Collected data

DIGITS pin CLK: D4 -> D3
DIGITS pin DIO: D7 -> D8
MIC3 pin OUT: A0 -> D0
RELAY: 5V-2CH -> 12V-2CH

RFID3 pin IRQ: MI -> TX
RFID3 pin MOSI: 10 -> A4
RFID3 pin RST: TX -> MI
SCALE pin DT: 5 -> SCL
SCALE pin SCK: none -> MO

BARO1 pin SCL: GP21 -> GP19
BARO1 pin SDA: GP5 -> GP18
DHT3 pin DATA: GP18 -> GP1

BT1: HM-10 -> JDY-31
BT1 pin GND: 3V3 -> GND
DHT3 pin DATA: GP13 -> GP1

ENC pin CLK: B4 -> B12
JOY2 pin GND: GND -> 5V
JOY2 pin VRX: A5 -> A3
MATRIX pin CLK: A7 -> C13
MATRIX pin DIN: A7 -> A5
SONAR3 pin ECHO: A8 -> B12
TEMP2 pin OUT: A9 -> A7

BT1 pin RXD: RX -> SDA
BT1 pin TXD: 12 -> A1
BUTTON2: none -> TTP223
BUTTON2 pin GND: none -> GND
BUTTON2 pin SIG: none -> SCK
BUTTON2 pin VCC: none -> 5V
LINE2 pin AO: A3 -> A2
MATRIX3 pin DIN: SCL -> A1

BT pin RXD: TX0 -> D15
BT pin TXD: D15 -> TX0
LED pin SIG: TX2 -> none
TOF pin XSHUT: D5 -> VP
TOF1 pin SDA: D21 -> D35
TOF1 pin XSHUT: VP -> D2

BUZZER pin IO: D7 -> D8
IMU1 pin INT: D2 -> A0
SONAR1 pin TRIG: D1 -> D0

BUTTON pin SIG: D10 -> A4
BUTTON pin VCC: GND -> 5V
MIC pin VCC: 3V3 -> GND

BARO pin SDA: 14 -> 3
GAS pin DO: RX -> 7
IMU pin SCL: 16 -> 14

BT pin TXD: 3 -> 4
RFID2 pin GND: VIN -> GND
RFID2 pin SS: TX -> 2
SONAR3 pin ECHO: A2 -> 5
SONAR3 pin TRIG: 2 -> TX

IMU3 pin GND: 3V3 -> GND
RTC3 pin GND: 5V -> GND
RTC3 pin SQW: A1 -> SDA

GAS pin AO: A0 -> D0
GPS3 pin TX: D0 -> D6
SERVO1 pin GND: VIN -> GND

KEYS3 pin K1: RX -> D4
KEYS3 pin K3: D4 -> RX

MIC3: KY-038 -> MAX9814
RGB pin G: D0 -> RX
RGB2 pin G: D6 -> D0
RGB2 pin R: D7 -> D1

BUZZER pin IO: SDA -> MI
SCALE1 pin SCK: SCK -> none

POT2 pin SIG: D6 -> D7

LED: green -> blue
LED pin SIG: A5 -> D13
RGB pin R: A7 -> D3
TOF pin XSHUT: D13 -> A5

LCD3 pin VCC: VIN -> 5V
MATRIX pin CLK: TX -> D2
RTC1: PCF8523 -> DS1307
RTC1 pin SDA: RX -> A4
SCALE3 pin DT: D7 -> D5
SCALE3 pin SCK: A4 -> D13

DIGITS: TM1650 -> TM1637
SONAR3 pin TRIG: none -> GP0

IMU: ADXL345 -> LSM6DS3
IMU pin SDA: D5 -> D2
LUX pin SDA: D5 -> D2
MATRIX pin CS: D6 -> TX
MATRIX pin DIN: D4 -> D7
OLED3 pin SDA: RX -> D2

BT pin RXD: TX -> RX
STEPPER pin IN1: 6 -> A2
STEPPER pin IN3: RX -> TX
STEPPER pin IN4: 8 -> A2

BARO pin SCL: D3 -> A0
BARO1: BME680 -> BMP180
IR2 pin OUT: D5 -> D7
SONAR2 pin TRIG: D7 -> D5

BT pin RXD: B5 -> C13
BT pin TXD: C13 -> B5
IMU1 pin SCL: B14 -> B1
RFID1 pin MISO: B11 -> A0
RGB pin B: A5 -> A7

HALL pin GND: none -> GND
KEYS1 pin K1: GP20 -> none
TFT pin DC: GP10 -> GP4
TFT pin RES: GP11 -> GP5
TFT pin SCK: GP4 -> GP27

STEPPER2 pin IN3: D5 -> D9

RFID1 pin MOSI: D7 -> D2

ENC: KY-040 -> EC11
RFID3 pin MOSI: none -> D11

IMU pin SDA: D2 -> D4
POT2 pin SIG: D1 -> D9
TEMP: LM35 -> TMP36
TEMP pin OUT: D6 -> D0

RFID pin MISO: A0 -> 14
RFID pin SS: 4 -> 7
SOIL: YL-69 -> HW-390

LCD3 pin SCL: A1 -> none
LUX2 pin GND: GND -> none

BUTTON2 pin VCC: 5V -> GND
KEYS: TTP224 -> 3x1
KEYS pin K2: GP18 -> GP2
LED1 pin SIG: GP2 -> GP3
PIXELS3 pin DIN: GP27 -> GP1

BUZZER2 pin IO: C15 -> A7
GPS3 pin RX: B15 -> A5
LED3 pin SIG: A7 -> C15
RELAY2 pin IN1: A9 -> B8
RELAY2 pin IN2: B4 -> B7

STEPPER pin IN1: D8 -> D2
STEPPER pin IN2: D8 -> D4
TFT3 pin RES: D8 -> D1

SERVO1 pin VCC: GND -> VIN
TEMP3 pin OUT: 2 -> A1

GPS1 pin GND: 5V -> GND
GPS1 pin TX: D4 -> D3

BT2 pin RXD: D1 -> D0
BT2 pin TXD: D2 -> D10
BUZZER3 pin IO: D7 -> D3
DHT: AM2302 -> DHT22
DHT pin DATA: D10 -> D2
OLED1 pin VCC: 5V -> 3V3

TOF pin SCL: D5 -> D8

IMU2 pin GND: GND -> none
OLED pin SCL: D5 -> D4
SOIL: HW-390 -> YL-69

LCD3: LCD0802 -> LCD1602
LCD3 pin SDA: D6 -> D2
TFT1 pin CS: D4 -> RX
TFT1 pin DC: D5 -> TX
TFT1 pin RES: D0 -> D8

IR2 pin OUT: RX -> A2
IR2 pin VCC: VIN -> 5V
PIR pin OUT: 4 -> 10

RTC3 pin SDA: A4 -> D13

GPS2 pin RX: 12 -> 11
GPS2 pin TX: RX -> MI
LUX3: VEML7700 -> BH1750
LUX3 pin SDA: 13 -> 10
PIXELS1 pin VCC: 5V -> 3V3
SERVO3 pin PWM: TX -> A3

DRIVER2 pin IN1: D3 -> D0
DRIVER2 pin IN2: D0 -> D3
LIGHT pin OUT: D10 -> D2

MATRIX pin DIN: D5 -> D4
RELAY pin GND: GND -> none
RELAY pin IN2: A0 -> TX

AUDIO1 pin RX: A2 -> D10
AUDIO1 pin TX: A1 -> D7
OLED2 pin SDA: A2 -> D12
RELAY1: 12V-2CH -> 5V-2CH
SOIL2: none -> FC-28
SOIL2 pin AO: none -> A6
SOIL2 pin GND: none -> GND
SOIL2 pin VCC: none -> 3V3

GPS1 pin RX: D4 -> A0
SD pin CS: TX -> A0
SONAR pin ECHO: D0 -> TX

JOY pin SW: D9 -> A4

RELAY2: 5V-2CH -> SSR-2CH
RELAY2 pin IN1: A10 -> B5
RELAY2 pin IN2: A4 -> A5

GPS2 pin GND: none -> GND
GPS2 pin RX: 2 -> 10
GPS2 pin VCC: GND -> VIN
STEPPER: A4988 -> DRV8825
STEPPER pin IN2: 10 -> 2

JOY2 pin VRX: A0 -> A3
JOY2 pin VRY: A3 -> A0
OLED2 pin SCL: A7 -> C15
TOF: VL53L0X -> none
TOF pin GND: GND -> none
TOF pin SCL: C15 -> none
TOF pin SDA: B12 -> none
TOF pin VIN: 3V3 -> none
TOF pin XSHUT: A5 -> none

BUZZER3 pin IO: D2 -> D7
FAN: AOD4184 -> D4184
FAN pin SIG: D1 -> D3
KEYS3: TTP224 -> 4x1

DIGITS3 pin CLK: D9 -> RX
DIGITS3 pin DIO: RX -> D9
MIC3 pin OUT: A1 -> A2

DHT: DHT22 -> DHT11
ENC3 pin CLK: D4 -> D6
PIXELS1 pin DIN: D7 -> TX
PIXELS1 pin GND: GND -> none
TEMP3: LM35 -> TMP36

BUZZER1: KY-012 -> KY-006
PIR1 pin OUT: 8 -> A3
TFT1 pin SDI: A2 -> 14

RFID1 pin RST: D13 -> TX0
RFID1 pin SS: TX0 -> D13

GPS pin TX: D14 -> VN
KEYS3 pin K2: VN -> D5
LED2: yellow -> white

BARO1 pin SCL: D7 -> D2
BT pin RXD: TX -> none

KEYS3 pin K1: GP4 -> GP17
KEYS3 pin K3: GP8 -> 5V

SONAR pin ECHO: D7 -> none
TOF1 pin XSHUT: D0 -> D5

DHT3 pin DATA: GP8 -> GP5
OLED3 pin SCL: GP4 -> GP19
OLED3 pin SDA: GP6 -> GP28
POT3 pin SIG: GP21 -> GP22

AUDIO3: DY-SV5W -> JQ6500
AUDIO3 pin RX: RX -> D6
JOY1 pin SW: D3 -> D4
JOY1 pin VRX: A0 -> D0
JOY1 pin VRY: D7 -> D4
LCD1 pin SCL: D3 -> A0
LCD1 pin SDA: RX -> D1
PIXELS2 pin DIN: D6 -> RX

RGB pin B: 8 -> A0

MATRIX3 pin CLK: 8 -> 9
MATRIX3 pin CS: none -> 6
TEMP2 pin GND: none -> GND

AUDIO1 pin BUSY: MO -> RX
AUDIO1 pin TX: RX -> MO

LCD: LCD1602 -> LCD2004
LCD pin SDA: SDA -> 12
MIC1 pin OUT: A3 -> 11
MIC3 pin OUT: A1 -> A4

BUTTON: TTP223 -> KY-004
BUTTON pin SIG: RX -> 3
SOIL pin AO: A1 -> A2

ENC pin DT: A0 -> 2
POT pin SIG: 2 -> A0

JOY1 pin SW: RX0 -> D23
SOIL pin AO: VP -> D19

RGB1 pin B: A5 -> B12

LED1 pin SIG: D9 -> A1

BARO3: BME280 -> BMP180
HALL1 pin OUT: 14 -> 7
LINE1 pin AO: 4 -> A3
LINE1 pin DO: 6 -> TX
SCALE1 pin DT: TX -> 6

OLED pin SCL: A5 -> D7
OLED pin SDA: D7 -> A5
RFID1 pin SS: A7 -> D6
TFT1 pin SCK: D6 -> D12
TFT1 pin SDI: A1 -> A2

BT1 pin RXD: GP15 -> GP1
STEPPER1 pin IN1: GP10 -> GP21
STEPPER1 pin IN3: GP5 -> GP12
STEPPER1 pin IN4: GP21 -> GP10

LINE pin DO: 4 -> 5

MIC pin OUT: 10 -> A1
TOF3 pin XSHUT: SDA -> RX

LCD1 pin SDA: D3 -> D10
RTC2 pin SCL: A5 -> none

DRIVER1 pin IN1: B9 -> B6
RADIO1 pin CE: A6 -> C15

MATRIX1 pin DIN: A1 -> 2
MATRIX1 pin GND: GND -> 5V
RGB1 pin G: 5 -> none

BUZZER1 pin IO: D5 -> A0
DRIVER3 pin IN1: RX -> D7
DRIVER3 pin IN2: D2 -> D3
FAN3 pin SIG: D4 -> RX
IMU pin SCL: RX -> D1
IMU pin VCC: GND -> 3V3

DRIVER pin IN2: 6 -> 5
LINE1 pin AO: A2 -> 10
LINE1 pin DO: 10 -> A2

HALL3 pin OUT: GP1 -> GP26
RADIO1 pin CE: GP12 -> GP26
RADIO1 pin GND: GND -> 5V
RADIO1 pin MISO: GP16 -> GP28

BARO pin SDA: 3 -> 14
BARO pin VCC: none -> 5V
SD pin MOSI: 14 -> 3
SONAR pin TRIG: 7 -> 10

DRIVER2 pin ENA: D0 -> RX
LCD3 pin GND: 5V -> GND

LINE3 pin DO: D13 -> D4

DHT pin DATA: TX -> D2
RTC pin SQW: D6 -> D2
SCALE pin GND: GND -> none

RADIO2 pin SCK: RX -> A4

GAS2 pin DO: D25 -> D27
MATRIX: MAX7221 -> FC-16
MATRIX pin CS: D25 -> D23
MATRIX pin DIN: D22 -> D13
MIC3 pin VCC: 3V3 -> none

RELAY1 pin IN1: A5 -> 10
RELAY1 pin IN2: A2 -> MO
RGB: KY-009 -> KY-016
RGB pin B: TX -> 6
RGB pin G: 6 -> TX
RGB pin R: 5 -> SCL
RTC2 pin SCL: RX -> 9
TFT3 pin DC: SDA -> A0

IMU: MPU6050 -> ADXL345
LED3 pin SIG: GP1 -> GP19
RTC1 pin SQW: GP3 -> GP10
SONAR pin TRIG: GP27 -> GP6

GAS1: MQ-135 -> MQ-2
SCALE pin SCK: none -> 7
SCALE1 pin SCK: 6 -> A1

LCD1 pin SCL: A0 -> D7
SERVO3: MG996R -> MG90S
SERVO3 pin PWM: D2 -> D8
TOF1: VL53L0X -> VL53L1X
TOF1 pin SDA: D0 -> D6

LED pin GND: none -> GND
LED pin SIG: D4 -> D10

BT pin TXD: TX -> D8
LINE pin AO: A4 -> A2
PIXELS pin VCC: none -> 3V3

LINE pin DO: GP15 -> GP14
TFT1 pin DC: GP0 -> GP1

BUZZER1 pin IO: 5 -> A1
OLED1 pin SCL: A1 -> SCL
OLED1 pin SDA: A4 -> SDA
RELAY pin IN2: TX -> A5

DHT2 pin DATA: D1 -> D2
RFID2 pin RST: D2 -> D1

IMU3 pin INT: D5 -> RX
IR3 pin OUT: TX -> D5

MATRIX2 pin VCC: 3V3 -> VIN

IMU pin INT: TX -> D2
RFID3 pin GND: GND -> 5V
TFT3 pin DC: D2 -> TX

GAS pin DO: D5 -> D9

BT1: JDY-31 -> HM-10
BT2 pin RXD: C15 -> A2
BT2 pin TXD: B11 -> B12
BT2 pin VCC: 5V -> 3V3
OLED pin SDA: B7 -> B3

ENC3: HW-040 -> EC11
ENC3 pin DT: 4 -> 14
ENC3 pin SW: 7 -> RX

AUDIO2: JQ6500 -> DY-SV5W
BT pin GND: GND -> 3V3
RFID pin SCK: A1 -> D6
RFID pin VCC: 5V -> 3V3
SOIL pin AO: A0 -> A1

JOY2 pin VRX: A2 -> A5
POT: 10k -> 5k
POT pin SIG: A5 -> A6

* **Activity**:
Every line above from the line with "TOF3 pin XSHUT: SDA -> RX" to the line with "LED pin GND: none -> GND" is wanted, ends included; write them out exactly and add no other line.

* **Answer space**:
TOF3 pin XSHUT: SDA -> RX

LCD1 pin SDA: D3 -> D10
RTC2 pin SCL: A5 -> none

DRIVER1 pin IN1: B9 -> B6
RADIO1 pin CE: A6 -> C15

MATRIX1 pin DIN: A1 -> 2
MATRIX1 pin GND: GND -> 5V
RGB1 pin G: 5 -> none

BUZZER1 pin IO: D5 -> A0
DRIVER3 pin IN1: RX -> D7
DRIVER3 pin IN2: D2 -> D3
FAN3 pin SIG: D4 -> RX
IMU pin SCL: RX -> D1
IMU pin VCC: GND -> 3V3

DRIVER pin IN2: 6 -> 5
LINE1 pin AO: A2 -> 10
LINE1 pin DO: 10 -> A2

HALL3 pin OUT: GP1 -> GP26
RADIO1 pin CE: GP12 -> GP26
RADIO1 pin GND: GND -> 5V
RADIO1 pin MISO: GP16 -> GP28

BARO pin SDA: 3 -> 14
BARO pin VCC: none -> 5V
SD pin MOSI: 14 -> 3
SONAR pin TRIG: 7 -> 10

DRIVER2 pin ENA: D0 -> RX
LCD3 pin GND: 5V -> GND

LINE3 pin DO: D13 -> D4

DHT pin DATA: TX -> D2
RTC pin SQW: D6 -> D2
SCALE pin GND: GND -> none

RADIO2 pin SCK: RX -> A4

GAS2 pin DO: D25 -> D27
MATRIX: MAX7221 -> FC-16
MATRIX pin CS: D25 -> D23
MATRIX pin DIN: D22 -> D13
MIC3 pin VCC: 3V3 -> none

RELAY1 pin IN1: A5 -> 10
RELAY1 pin IN2: A2 -> MO
RGB: KY-009 -> KY-016
RGB pin B: TX -> 6
RGB pin G: 6 -> TX
RGB pin R: 5 -> SCL
RTC2 pin SCL: RX -> 9
TFT3 pin DC: SDA -> A0

IMU: MPU6050 -> ADXL345
LED3 pin SIG: GP1 -> GP19
RTC1 pin SQW: GP3 -> GP10
SONAR pin TRIG: GP27 -> GP6

GAS1: MQ-135 -> MQ-2
SCALE pin SCK: none -> 7
SCALE1 pin SCK: 6 -> A1

LCD1 pin SCL: A0 -> D7
SERVO3: MG996R -> MG90S
SERVO3 pin PWM: D2 -> D8
TOF1: VL53L0X -> VL53L1X
TOF1 pin SDA: D0 -> D6

LED pin GND: none -> GND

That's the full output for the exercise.